From the line with "(426, 171) = (87, 246): turquoise" to the end of the data below, restate each line word for word, both ends included, without the pictures.

#### Given entries ####

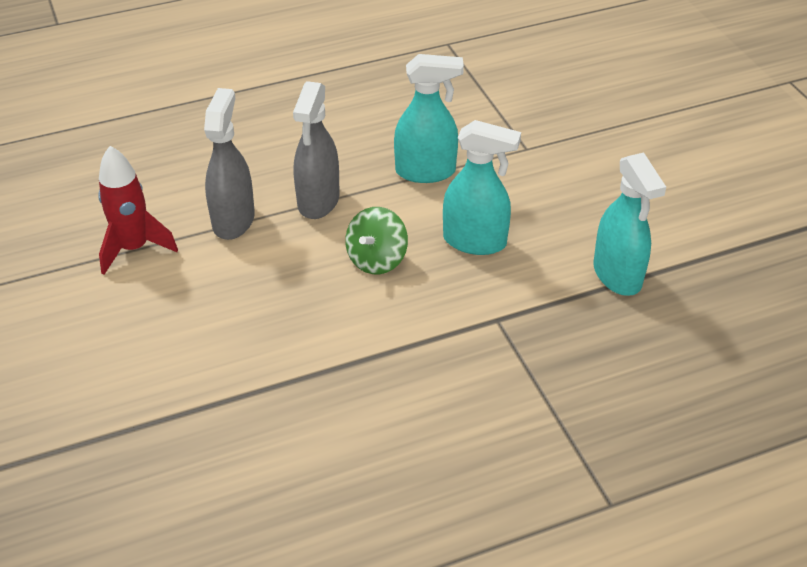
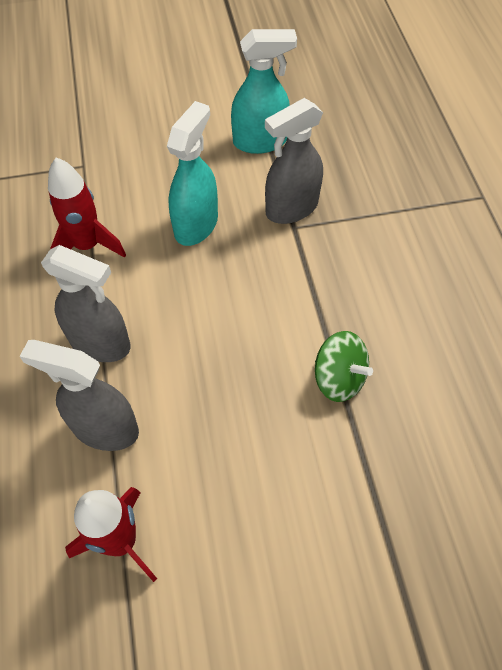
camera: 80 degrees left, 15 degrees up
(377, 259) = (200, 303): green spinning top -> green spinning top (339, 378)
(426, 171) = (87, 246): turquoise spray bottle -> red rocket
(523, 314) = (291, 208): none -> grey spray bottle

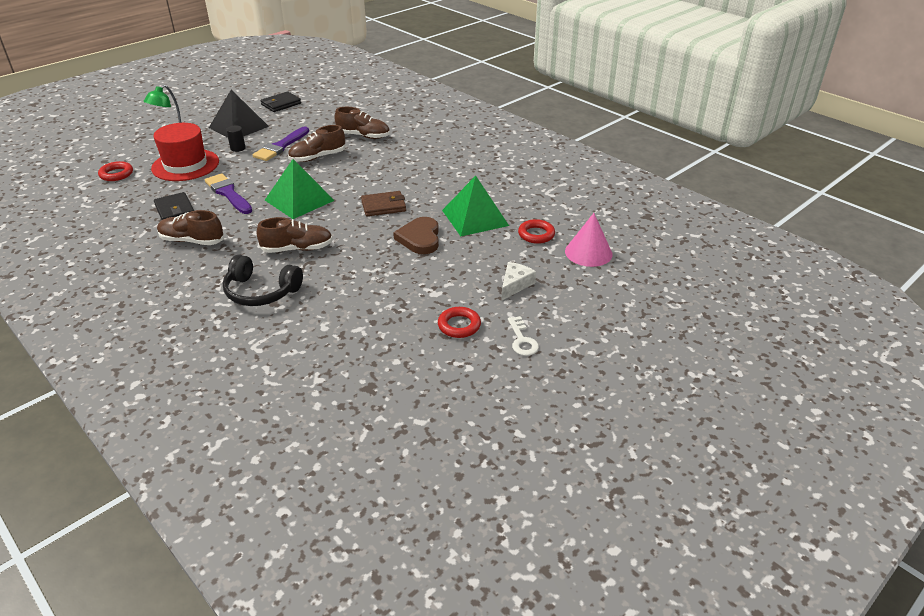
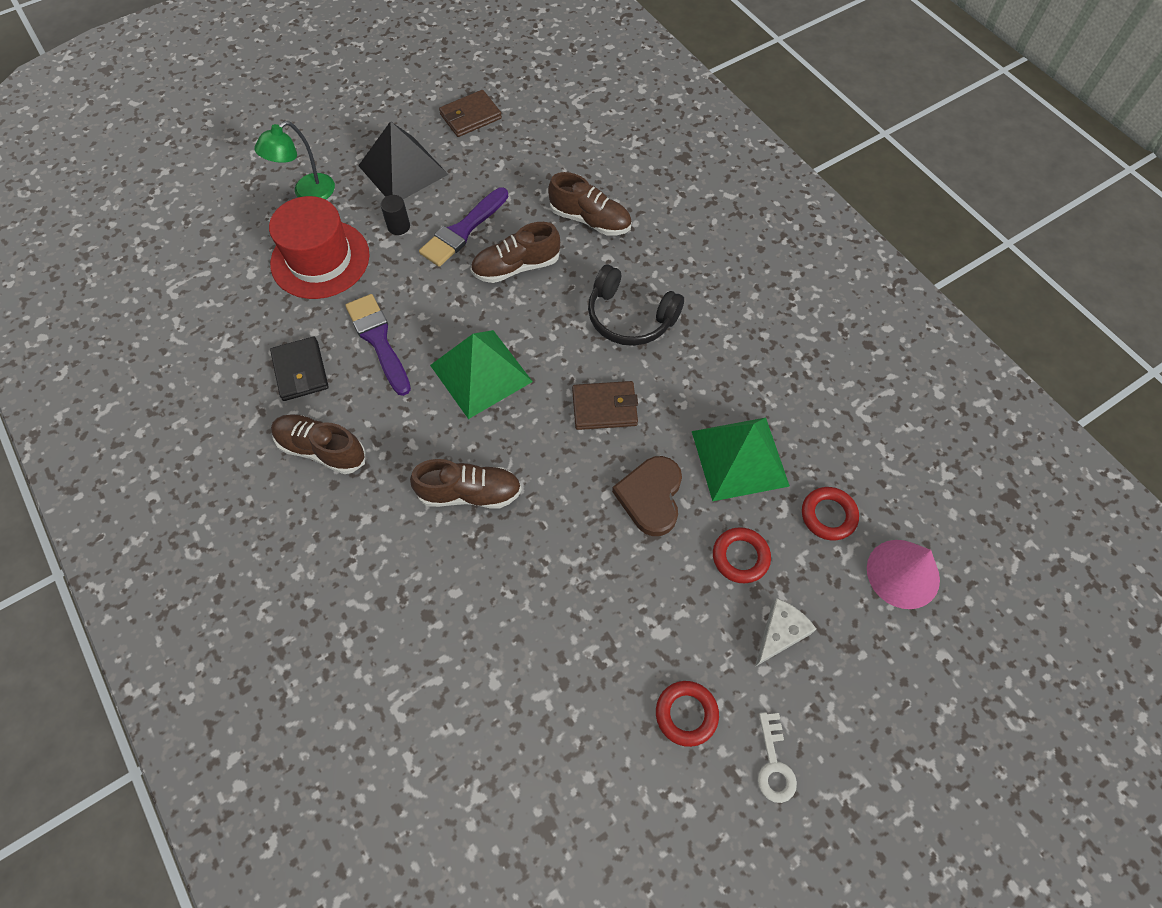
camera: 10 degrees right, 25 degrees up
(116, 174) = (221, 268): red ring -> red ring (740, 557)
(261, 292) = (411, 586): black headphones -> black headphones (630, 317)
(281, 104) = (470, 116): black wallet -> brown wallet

####

Task answer >>
(426, 171) = (87, 246): turquoise spray bottle -> red rocket
(523, 314) = (291, 208): none -> grey spray bottle

camera: 10 degrees right, 25 degrees up
(116, 174) = (221, 268): red ring -> red ring (740, 557)
(261, 292) = (411, 586): black headphones -> black headphones (630, 317)
(281, 104) = (470, 116): black wallet -> brown wallet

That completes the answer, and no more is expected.